## What the exercise asks
The answer is the data repeated in full, with no pictures included.
Records for the exercise Block Start
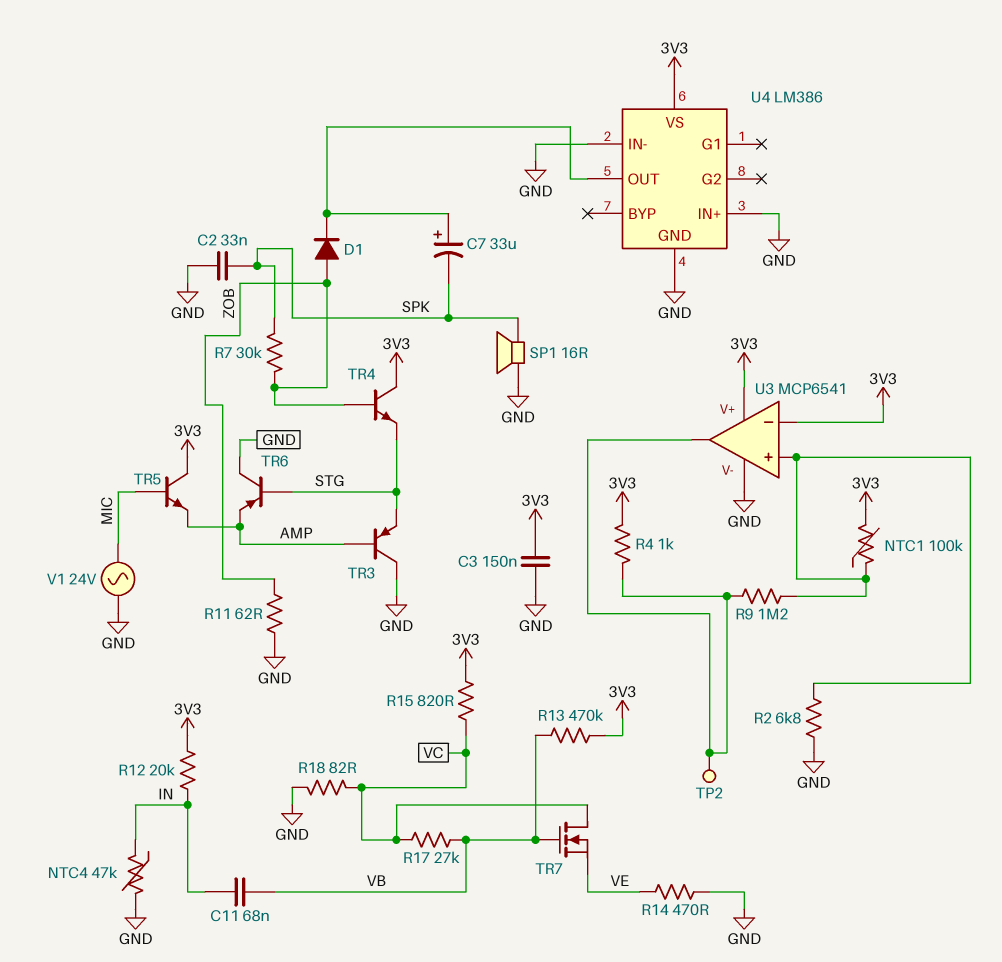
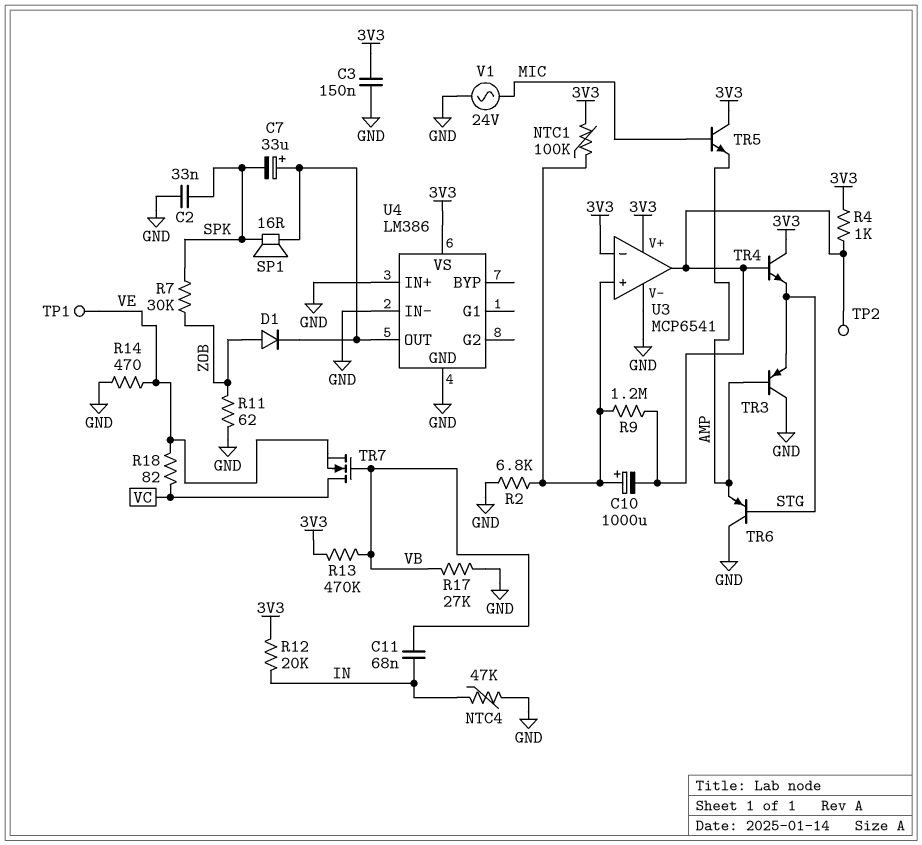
C10: none -> 1000uF (plus U3/in+, minus U3/out)
R15: 820 (3V3, VC) -> none
R17: 27k (VB, VC) -> 27k (GND, VB)
R18: 82 (GND, VC) -> 82 (VC, VE)
SP1: speaker 16R (GND, SPK) -> speaker 16R (SPK, U4/OUT)
TP1: none -> test point (VE)
TR4: NPN (B ZOB, C 3V3, E STG) -> NPN (B U3/out, C 3V3, E STG)

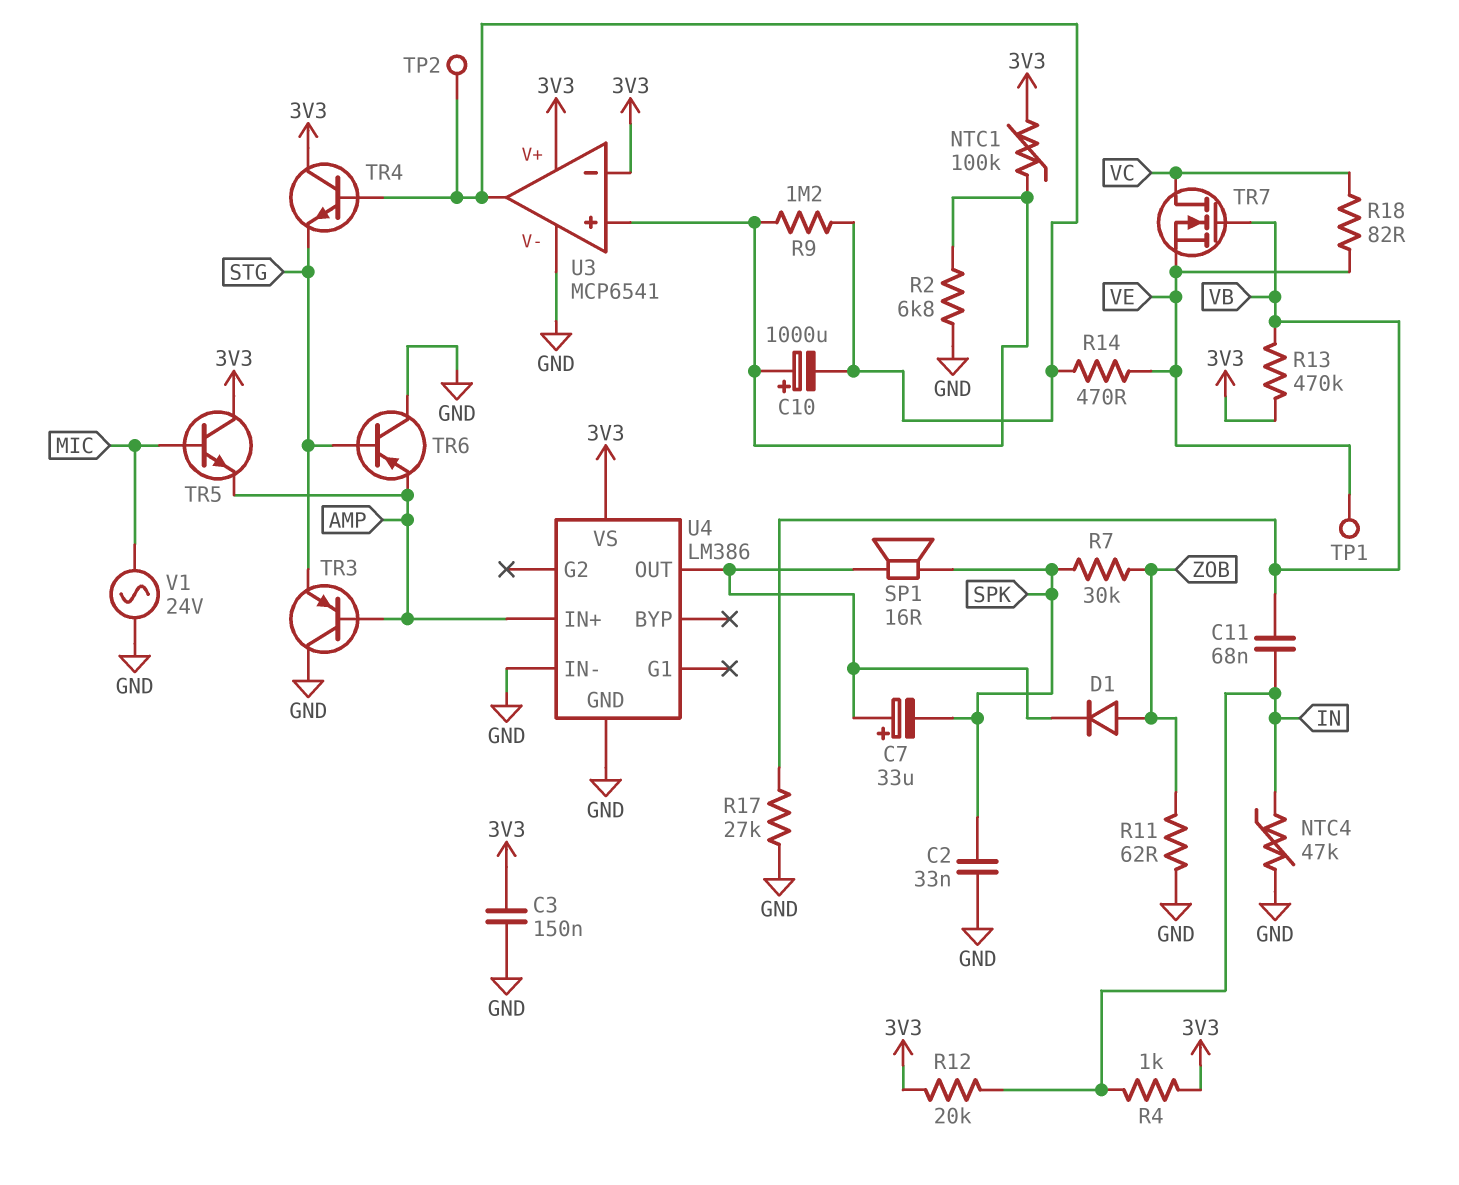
R4: 1k (3V3, U3/out) -> 1k (3V3, IN)
R14: 470 (GND, VE) -> 470 (U3/out, VE)
U4 pin IN+: GND -> AMP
Records for the exercise Block End
## The answer
C10: none -> 1000uF (plus U3/in+, minus U3/out)
R15: 820 (3V3, VC) -> none
R17: 27k (VB, VC) -> 27k (GND, VB)
R18: 82 (GND, VC) -> 82 (VC, VE)
SP1: speaker 16R (GND, SPK) -> speaker 16R (SPK, U4/OUT)
TP1: none -> test point (VE)
TR4: NPN (B ZOB, C 3V3, E STG) -> NPN (B U3/out, C 3V3, E STG)

R4: 1k (3V3, U3/out) -> 1k (3V3, IN)
R14: 470 (GND, VE) -> 470 (U3/out, VE)
U4 pin IN+: GND -> AMP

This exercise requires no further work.